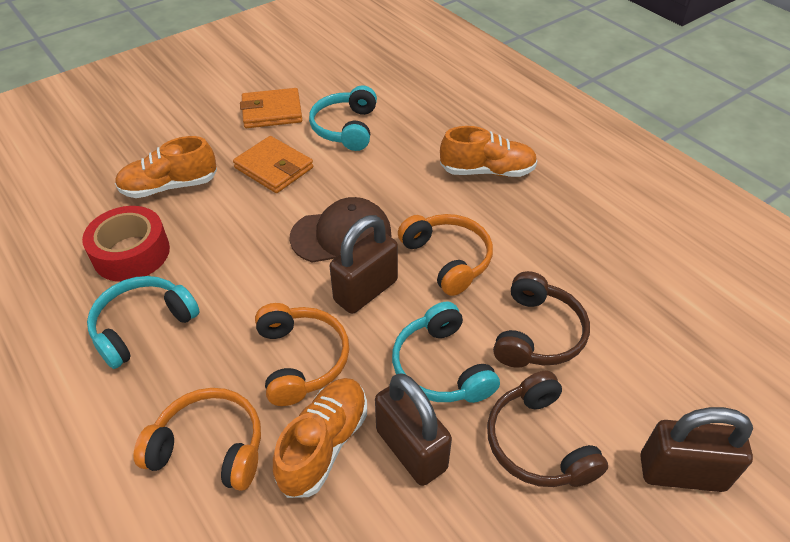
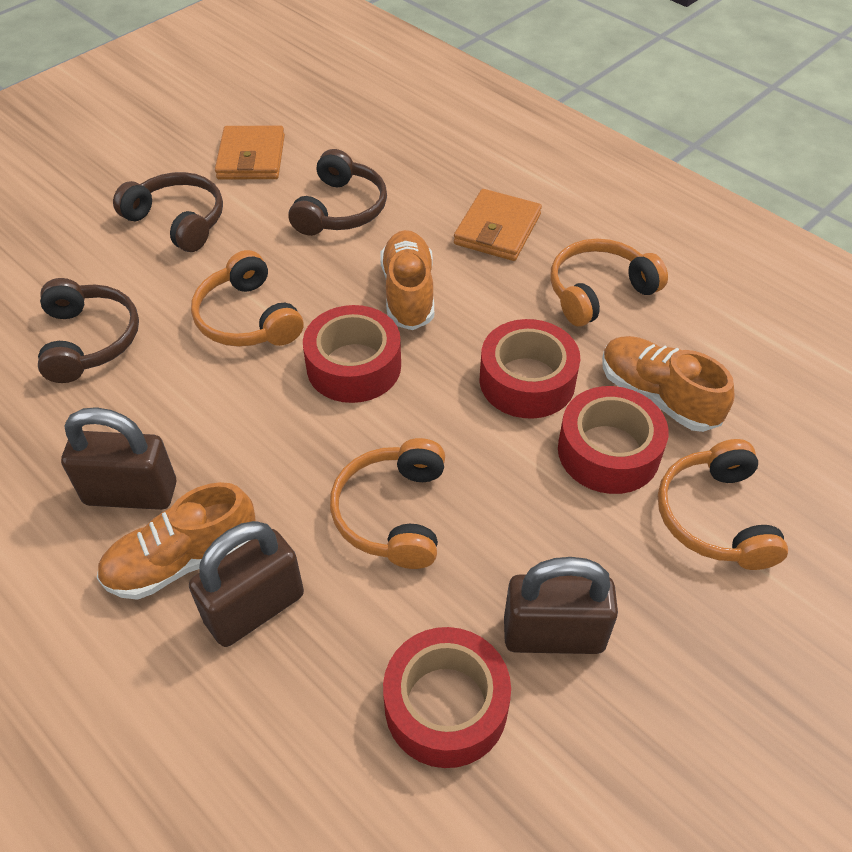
brown cap: 1 -> 0
brown headphones: 2 -> 3
orange headphones: 3 -> 4
red tape: 1 -> 4
turquoise headphones: 3 -> 0

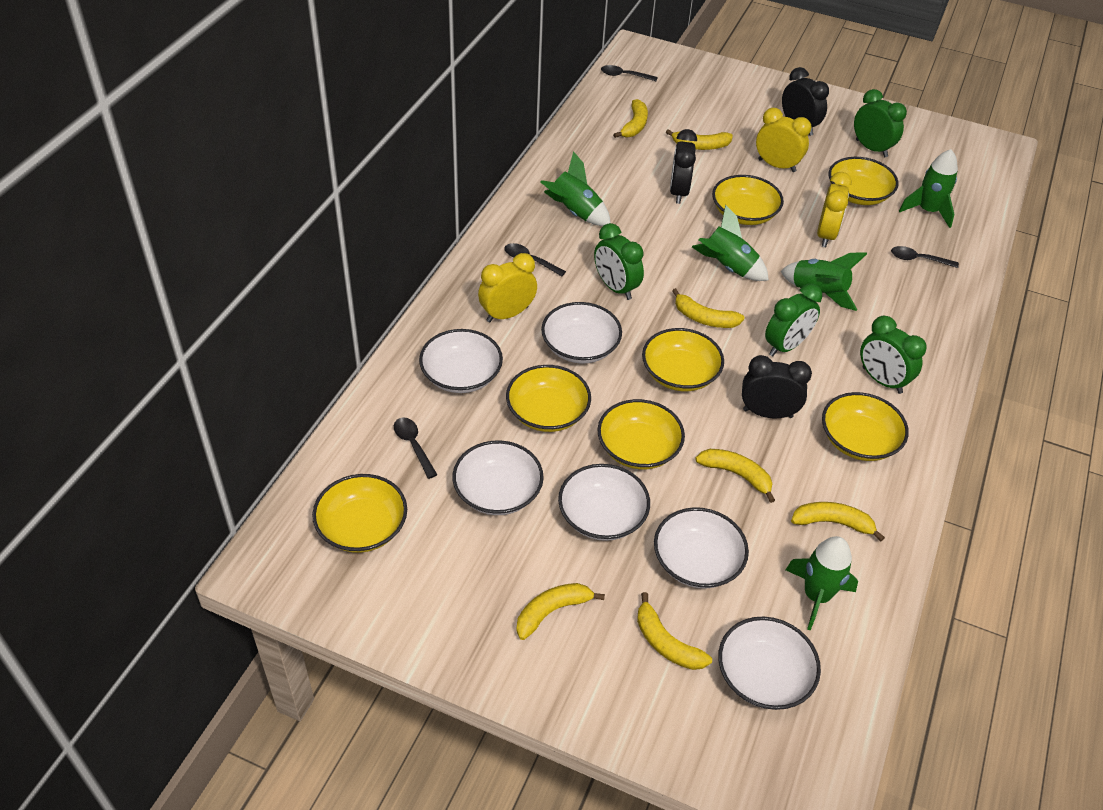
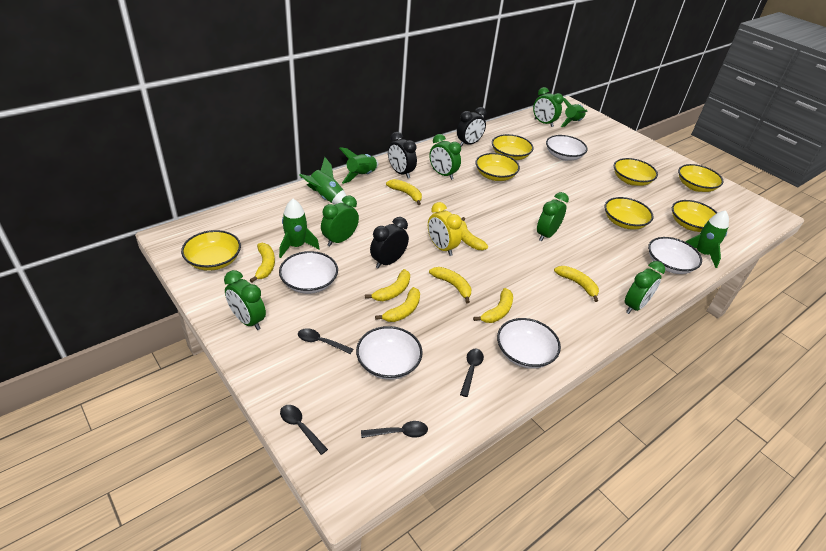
green clock: 4 -> 6
white bowl: 6 -> 5
yellow banana: 7 -> 8
yellow clock: 3 -> 1

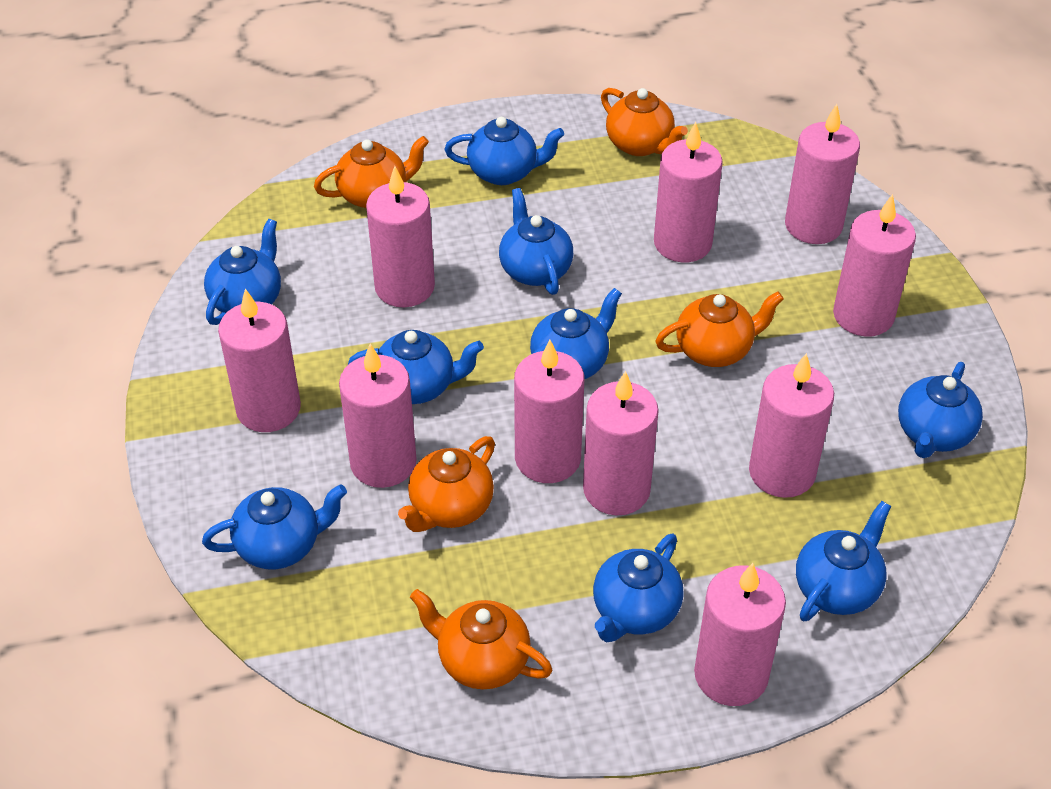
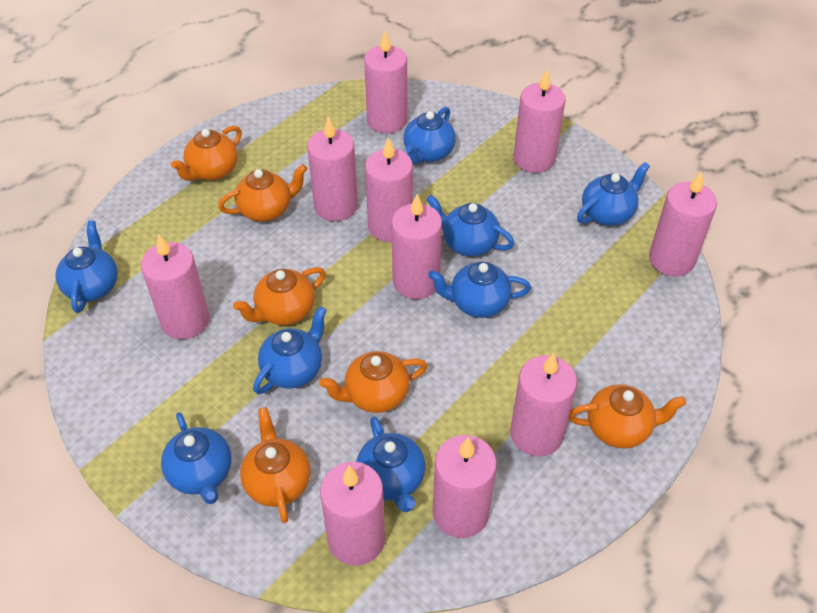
blue teapot: 9 -> 8
orange teapot: 5 -> 6

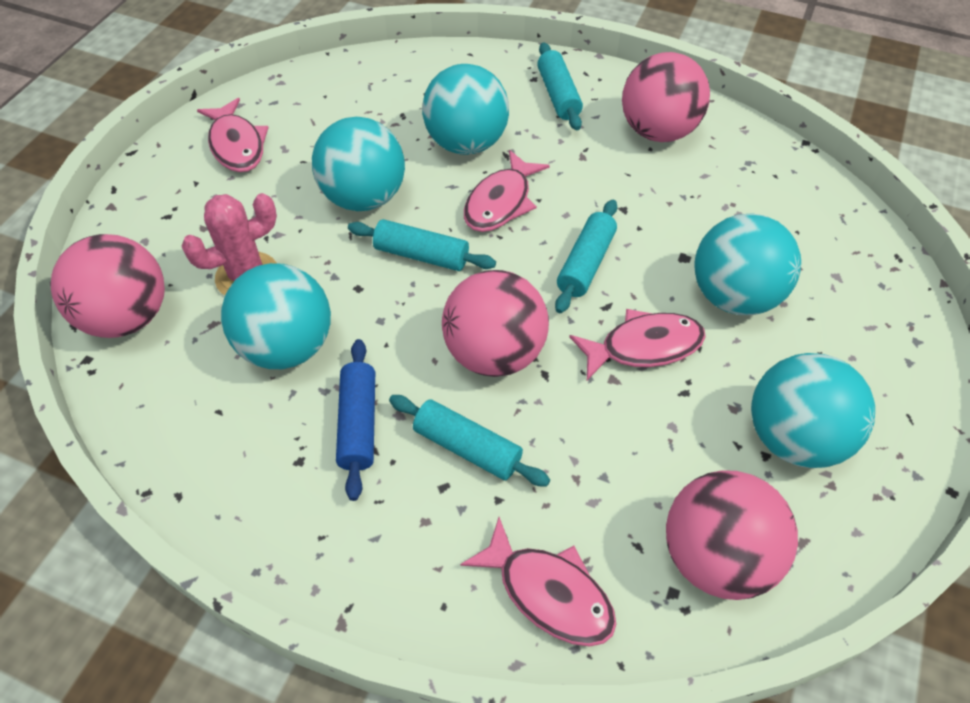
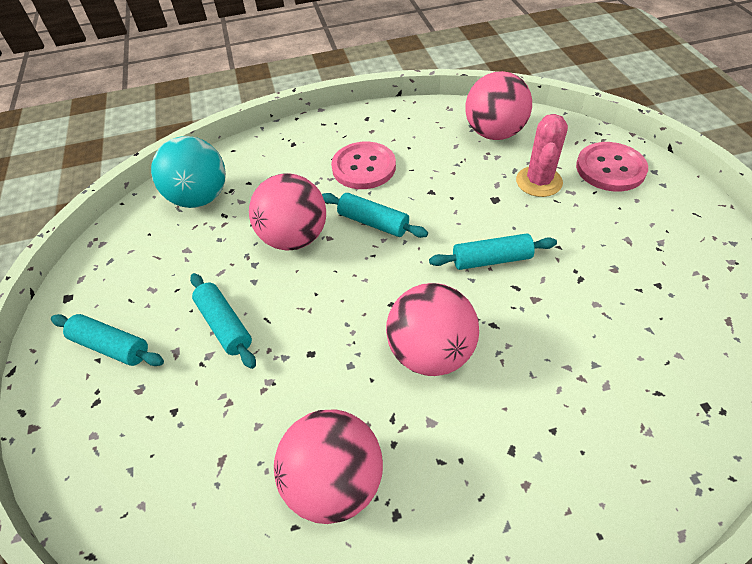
blue rolling pin: 1 -> 0
pink button: 0 -> 2
pink fish: 4 -> 0
turquoise ball: 5 -> 1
════════════════
Transcribe all lines above exactly, skipping pictures.

brown cap: 1 -> 0
brown headphones: 2 -> 3
orange headphones: 3 -> 4
red tape: 1 -> 4
turquoise headphones: 3 -> 0

green clock: 4 -> 6
white bowl: 6 -> 5
yellow banana: 7 -> 8
yellow clock: 3 -> 1

blue teapot: 9 -> 8
orange teapot: 5 -> 6

blue rolling pin: 1 -> 0
pink button: 0 -> 2
pink fish: 4 -> 0
turquoise ball: 5 -> 1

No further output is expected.